■ **GIVEN DATA**
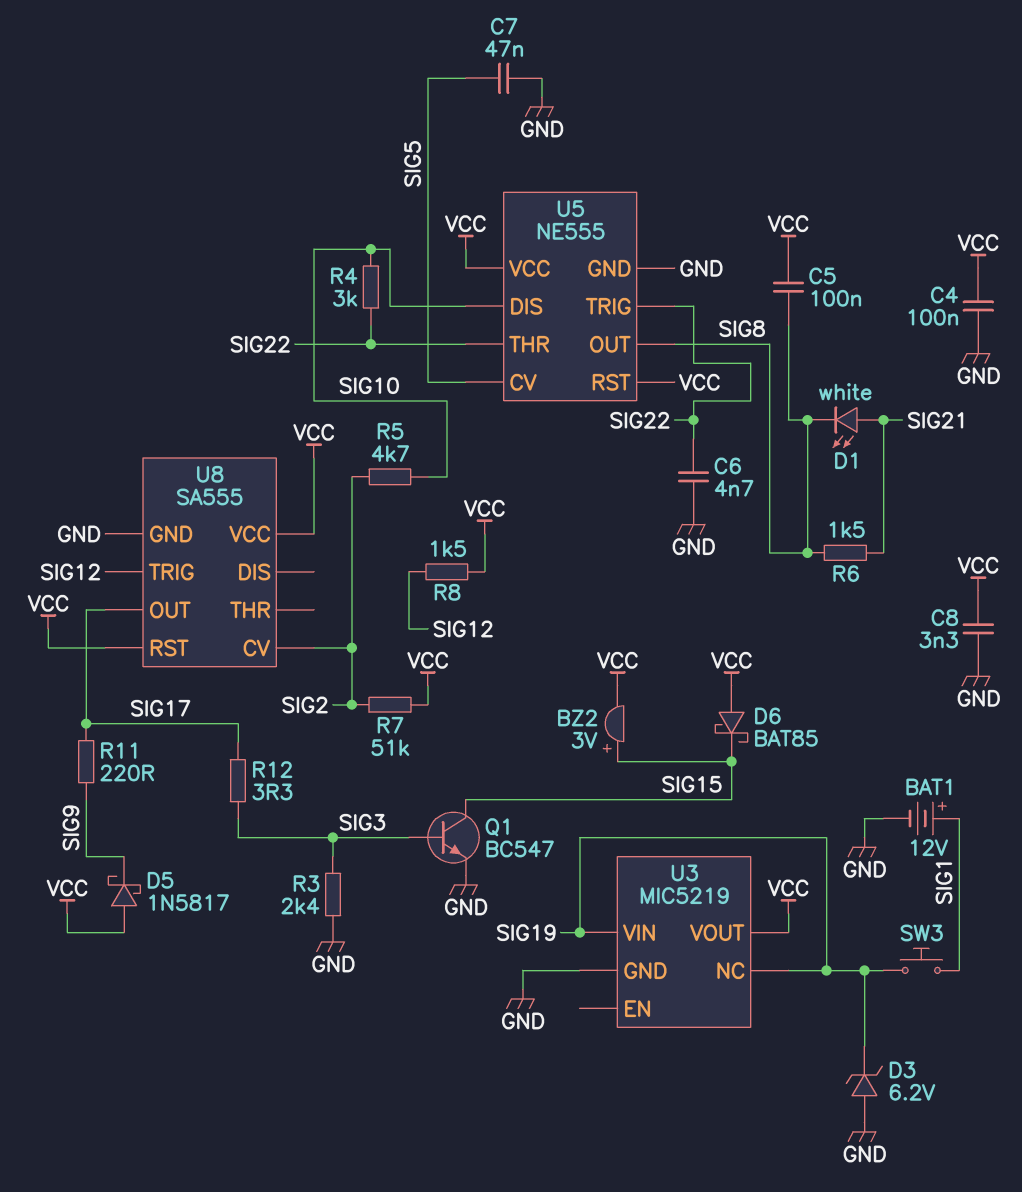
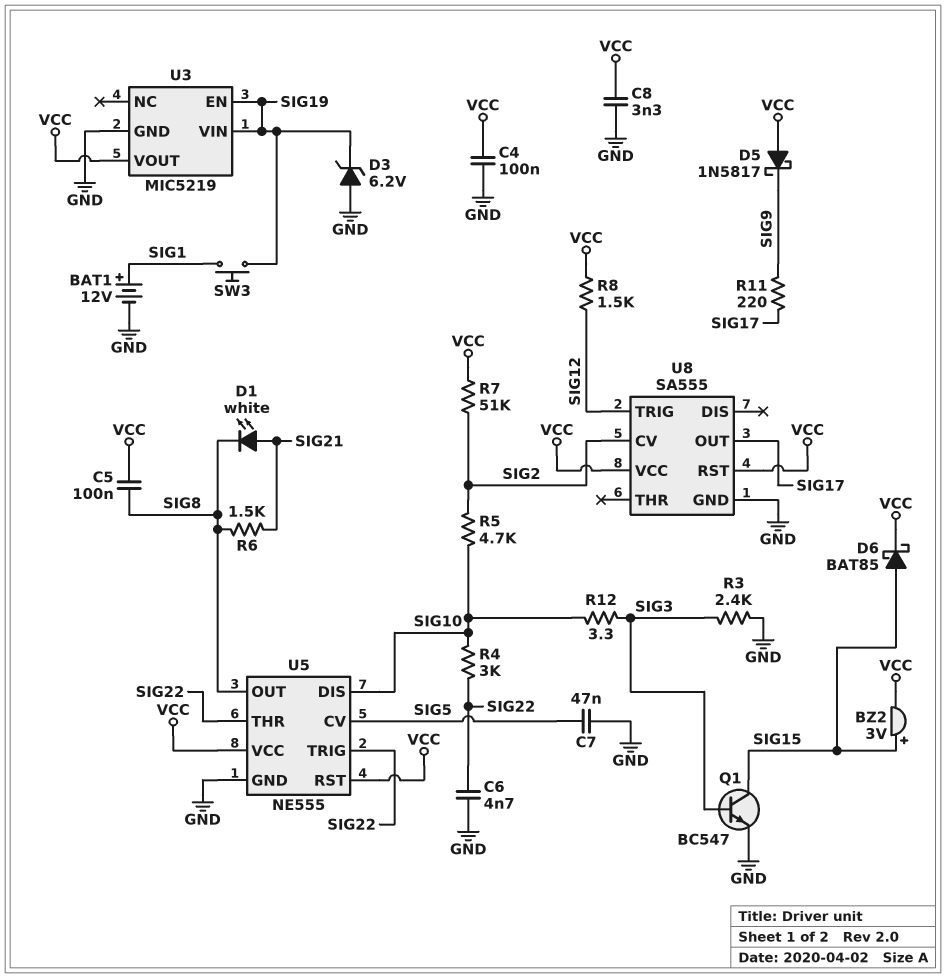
D6: schottky BAT85 (A VCC, K SIG15) -> schottky BAT85 (A SIG15, K VCC)
R12: 3.3 (SIG3, SIG17) -> 3.3 (SIG3, SIG10)
U3 pin EN: none -> SIG19
U3 pin NC: SIG19 -> none

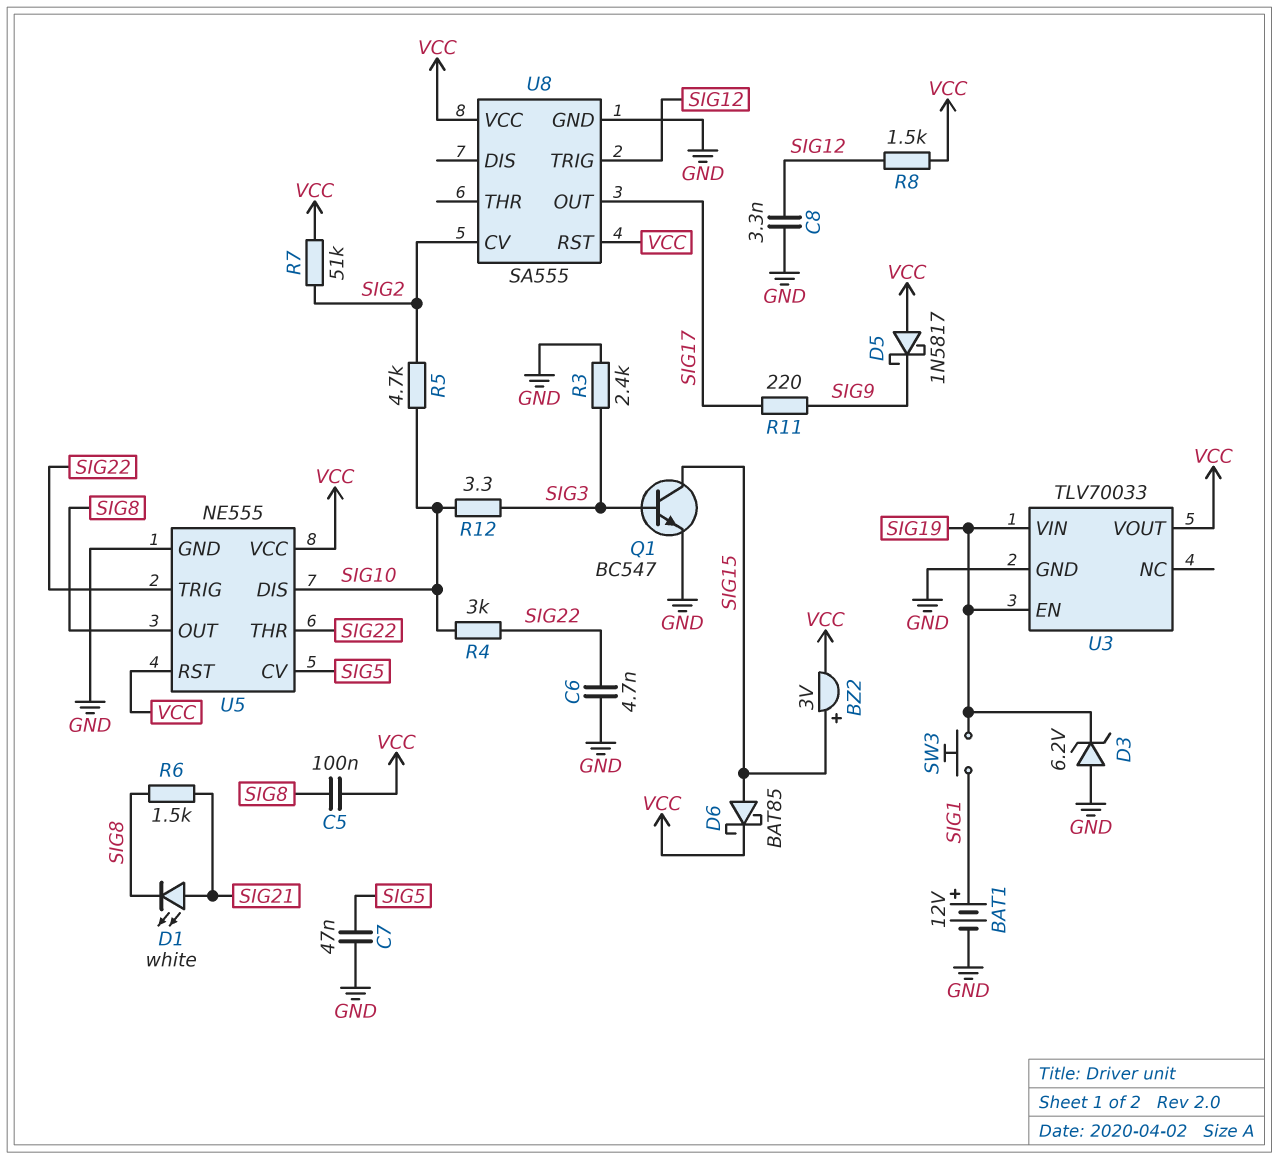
C4: 100nF (GND, VCC) -> none
C8: 3.3nF (GND, VCC) -> 3.3nF (GND, SIG12)
U3: MIC5219 -> TLV70033

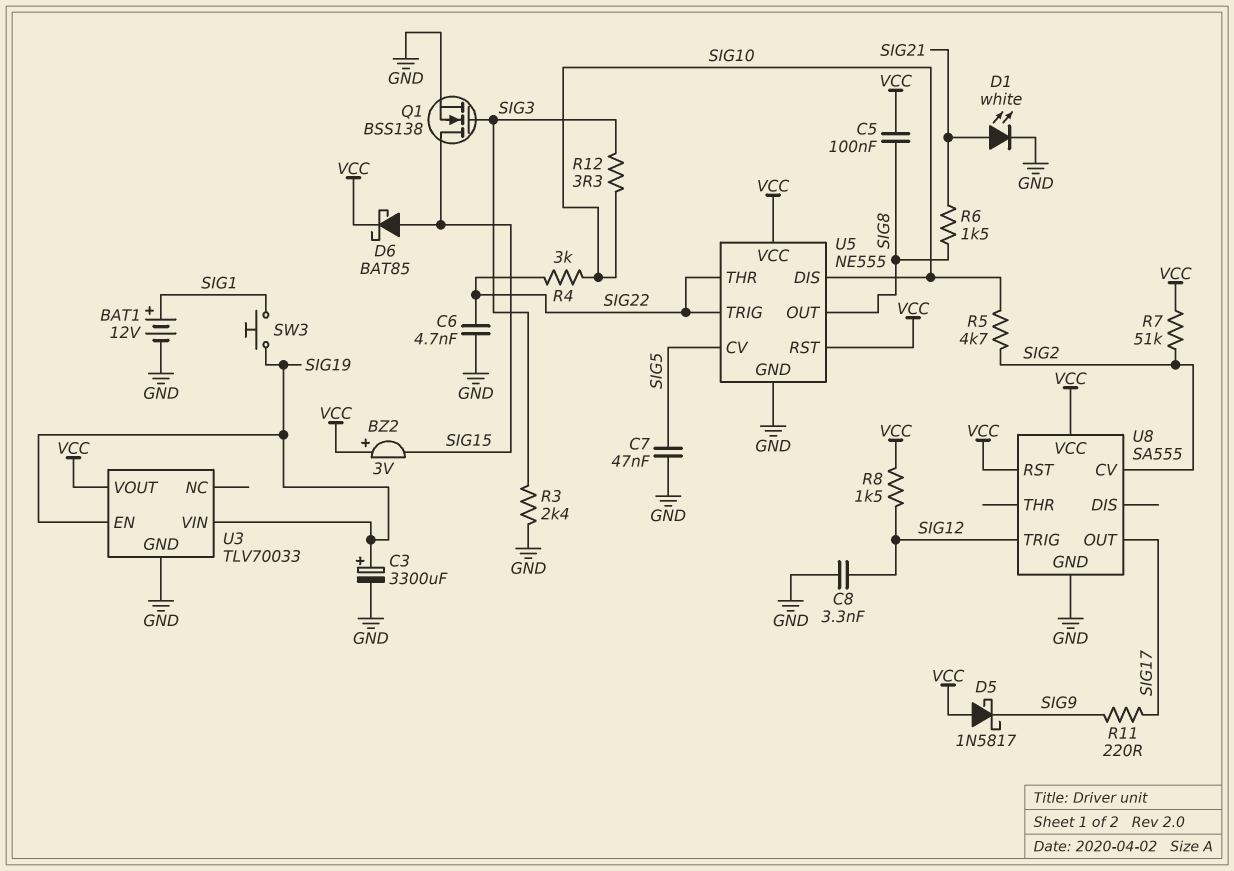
BZ2: buzzer 3V (plus SIG15, minus VCC) -> buzzer 3V (plus VCC, minus SIG15)
C3: none -> 3300uF (plus SIG19, minus GND)
D1: LED white (A SIG21, K SIG8) -> LED white (A SIG21, K GND)
D3: zener 6.2V (A GND, K SIG19) -> none
Q1: NPN BC547 (B SIG3, C SIG15, E GND) -> NMOS BSS138 (G SIG3, D SIG15, S GND)

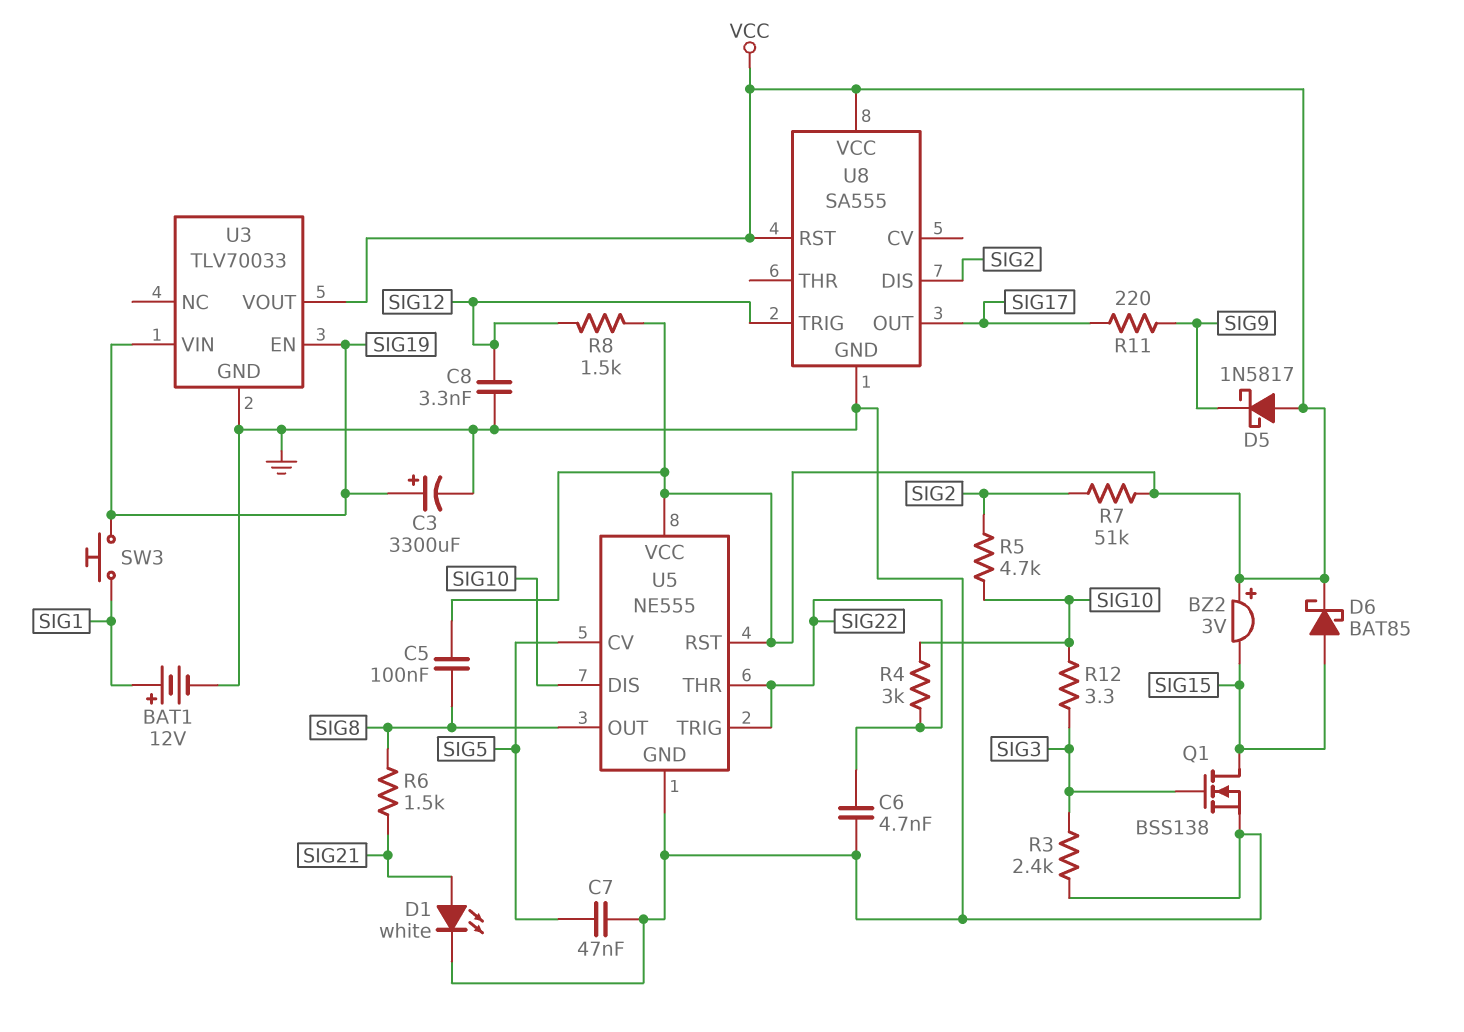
U8 pin CV: SIG2 -> none
U8 pin DIS: none -> SIG2

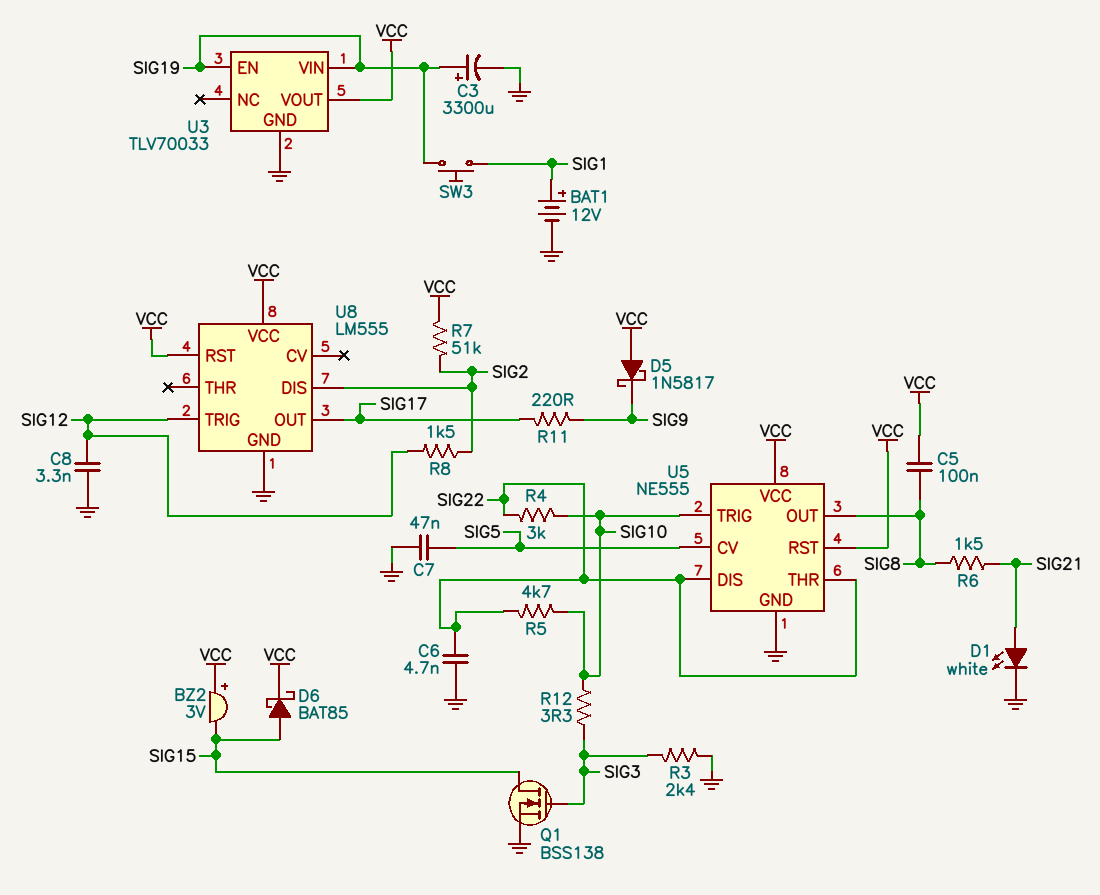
R5: 4.7k (SIG2, SIG10) -> 4.7k (SIG10, SIG22)
R8: 1.5k (SIG12, VCC) -> 1.5k (SIG2, SIG12)
U5 pin DIS: SIG10 -> SIG22
U5 pin TRIG: SIG22 -> SIG10
U8: SA555 -> LM555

■ **WORK INSTRUCTIONS**
In which lines of the material above does the string "none" occur? Copy them all.

■ **WORKED SOLUTION**
U3 pin EN: none -> SIG19
U3 pin NC: SIG19 -> none
C4: 100nF (GND, VCC) -> none
C3: none -> 3300uF (plus SIG19, minus GND)
D3: zener 6.2V (A GND, K SIG19) -> none
U8 pin CV: SIG2 -> none
U8 pin DIS: none -> SIG2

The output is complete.